» To do:
In the listing below, locate the line that contains "camera: 15 degrees right, 15 degrees down" and the line that contains "(637, 161) = (597, 251): turquoise". Restate word for word those two lines and every line between them, and nothing else.

++++ Record extracts ++++

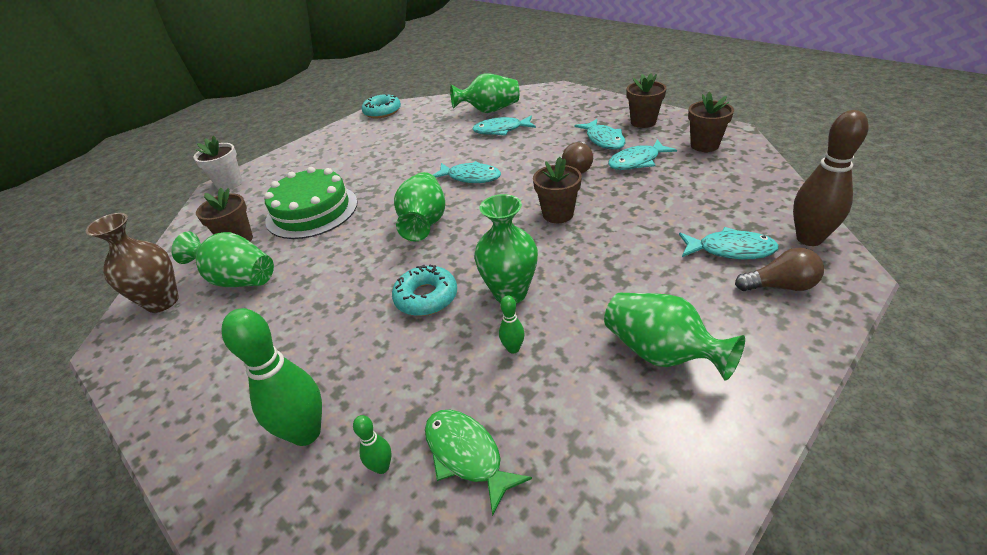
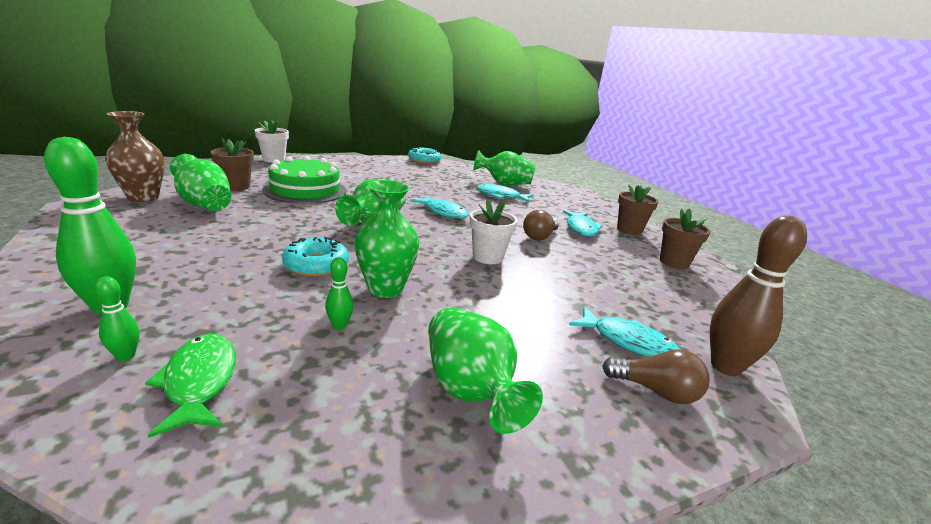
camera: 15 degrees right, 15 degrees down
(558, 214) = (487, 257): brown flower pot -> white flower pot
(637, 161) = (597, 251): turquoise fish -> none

++++
++++ Record extracts ++++

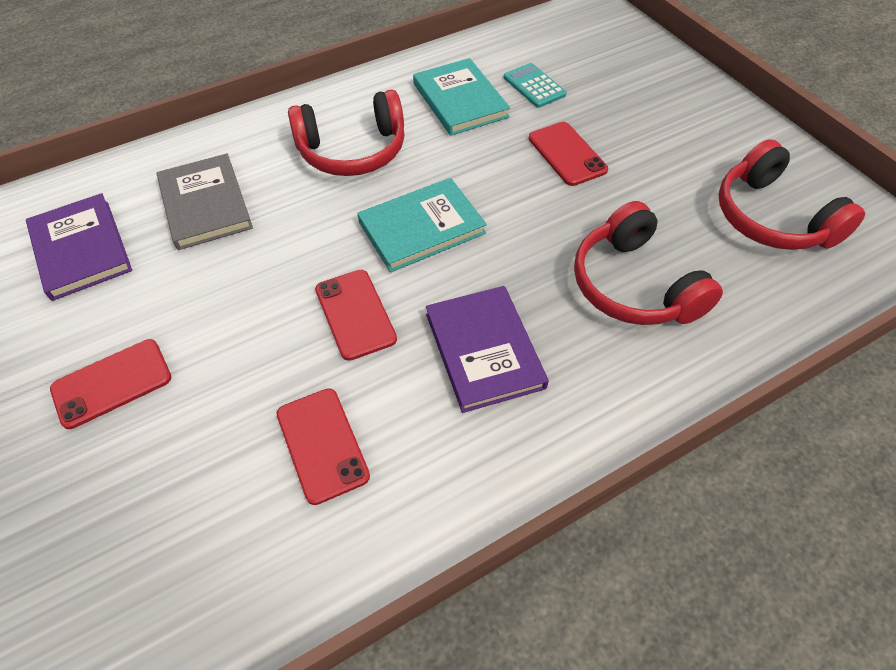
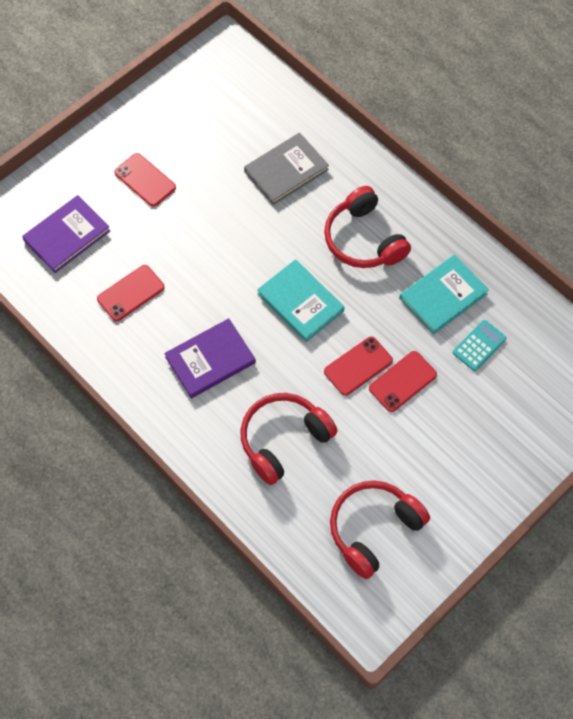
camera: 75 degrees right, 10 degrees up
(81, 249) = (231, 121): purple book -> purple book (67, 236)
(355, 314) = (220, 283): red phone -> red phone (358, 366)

++++

» Exercise response:
camera: 15 degrees right, 15 degrees down
(558, 214) = (487, 257): brown flower pot -> white flower pot
(637, 161) = (597, 251): turquoise fish -> none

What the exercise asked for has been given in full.